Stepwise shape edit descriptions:
....................
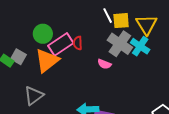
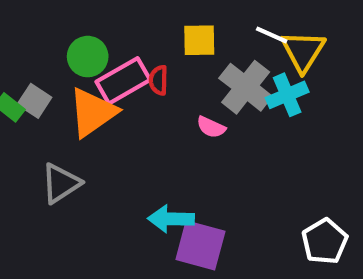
white line: (108, 16) -> (272, 35), moved, turned -42
yellow square: (121, 21) -> (199, 40), moved
cyan cross: (140, 46) -> (287, 95), turned 30

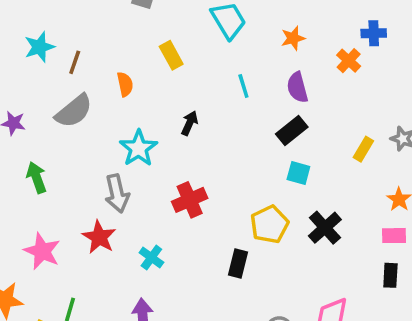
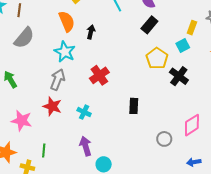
orange semicircle: (125, 84) -> (67, 21), moved, size x1.5
cyan square: (298, 173) -> (183, 46), moved, turned -32
gray arrow: (117, 193) -> (58, 80), turned -135
yellow pentagon: (269, 224) -> (157, 58), moved

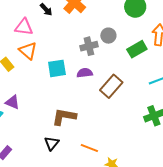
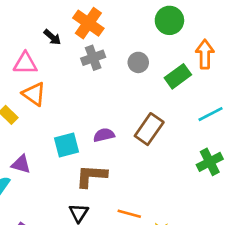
gray cross: (89, 46) -> (93, 58), moved
cyan square: (57, 68) -> (67, 145), moved
purple semicircle: (85, 73) -> (104, 135), moved

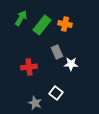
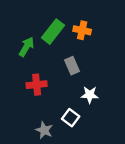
green arrow: (21, 18) -> (26, 47), moved
white star: (71, 64) -> (90, 95), moved

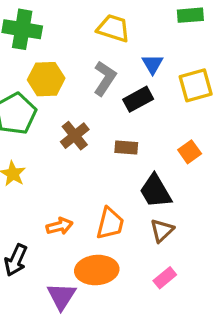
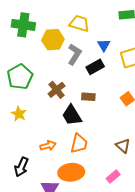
yellow hexagon: (46, 79) -> (53, 40), moved
black trapezoid: (155, 191) -> (72, 115), moved
brown triangle: (162, 230) -> (123, 146), moved, turned -35

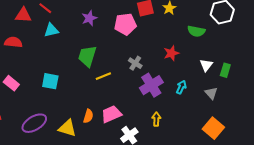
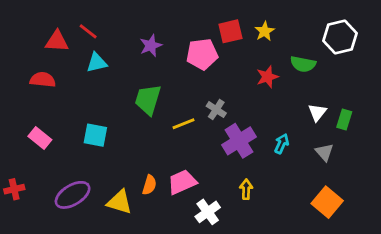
red star: (171, 53) -> (267, 77), moved
yellow line: (103, 76) -> (184, 124), moved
....................
Problem to solve:
Above, find the line with "cyan cross: (140, 46) -> (287, 95), turned 30"; copy it and every line down to the line with "yellow pentagon: (269, 224)", exactly and both included, but no pictures.

Solution to this exercise:
cyan cross: (140, 46) -> (287, 95), turned 30

orange semicircle: (125, 84) -> (67, 21), moved, size x1.5
cyan square: (298, 173) -> (183, 46), moved, turned -32
gray arrow: (117, 193) -> (58, 80), turned -135
yellow pentagon: (269, 224) -> (157, 58), moved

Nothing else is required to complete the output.